Before-and-after coordinate records:
--- --- ---

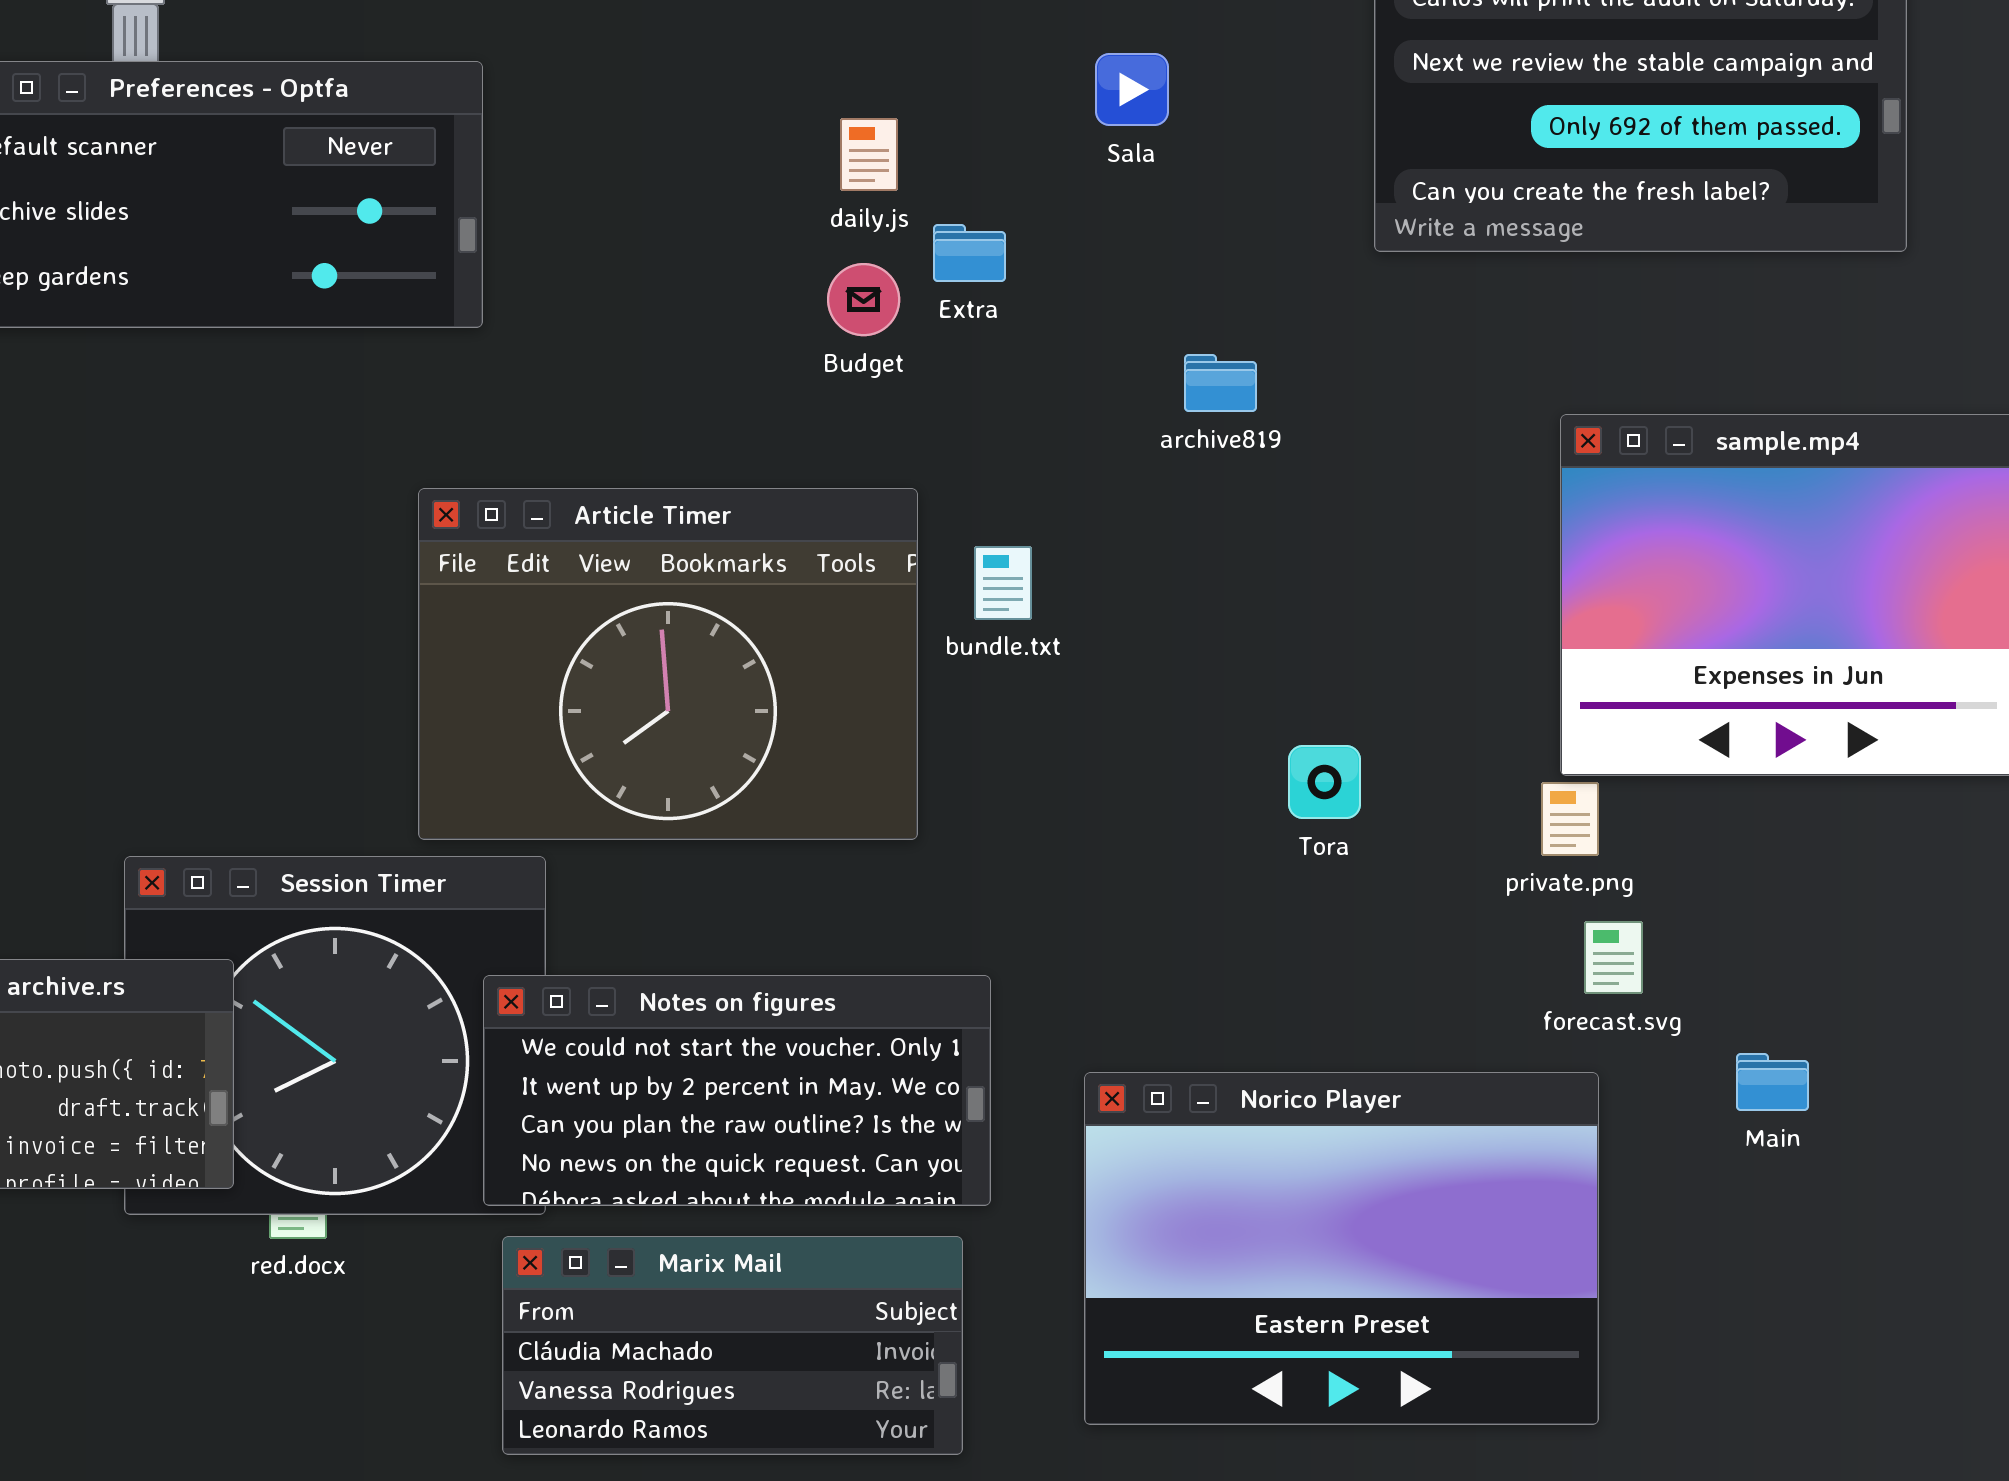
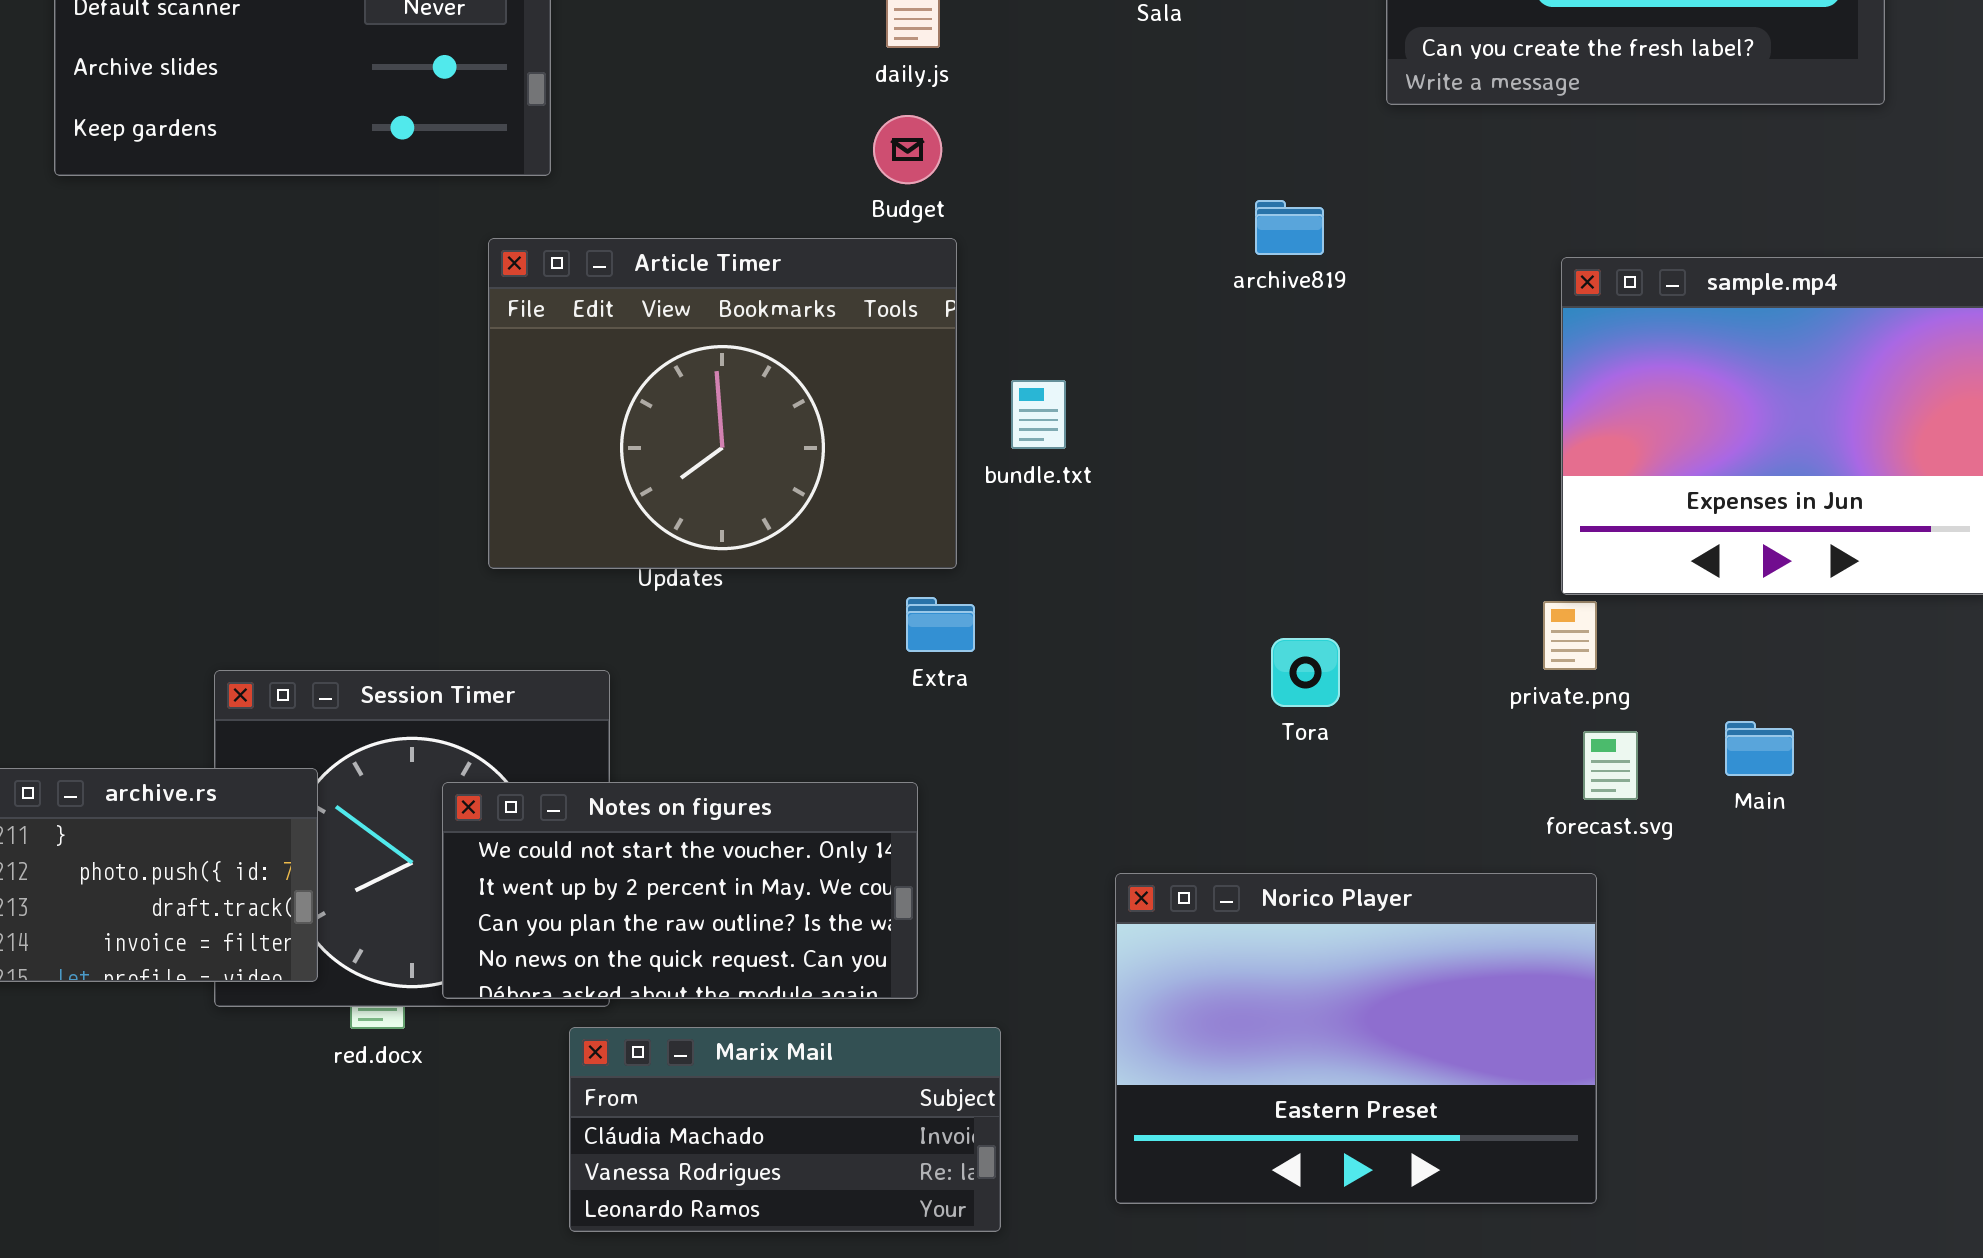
Extra: [933,224,1006,282] -> [906,597,975,652], moved
archive819: [1184,354,1257,412] -> [1255,200,1324,255], moved
Article Timer: [418,488,918,840] -> [488,238,957,569], moved
Tora: [1288,745,1361,819] -> [1271,638,1340,707], moved
Notes on figures: [483,975,991,1206] -> [442,782,918,999], moved
Main: [1736,1053,1809,1111] -> [1725,721,1794,776], moved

--- --- ---

> _Instructions to follow_:
Copy every record verbatim while leaving each picture out.

> _Solution_:
Extra: [933,224,1006,282] -> [906,597,975,652], moved
archive819: [1184,354,1257,412] -> [1255,200,1324,255], moved
Article Timer: [418,488,918,840] -> [488,238,957,569], moved
Tora: [1288,745,1361,819] -> [1271,638,1340,707], moved
Notes on figures: [483,975,991,1206] -> [442,782,918,999], moved
Main: [1736,1053,1809,1111] -> [1725,721,1794,776], moved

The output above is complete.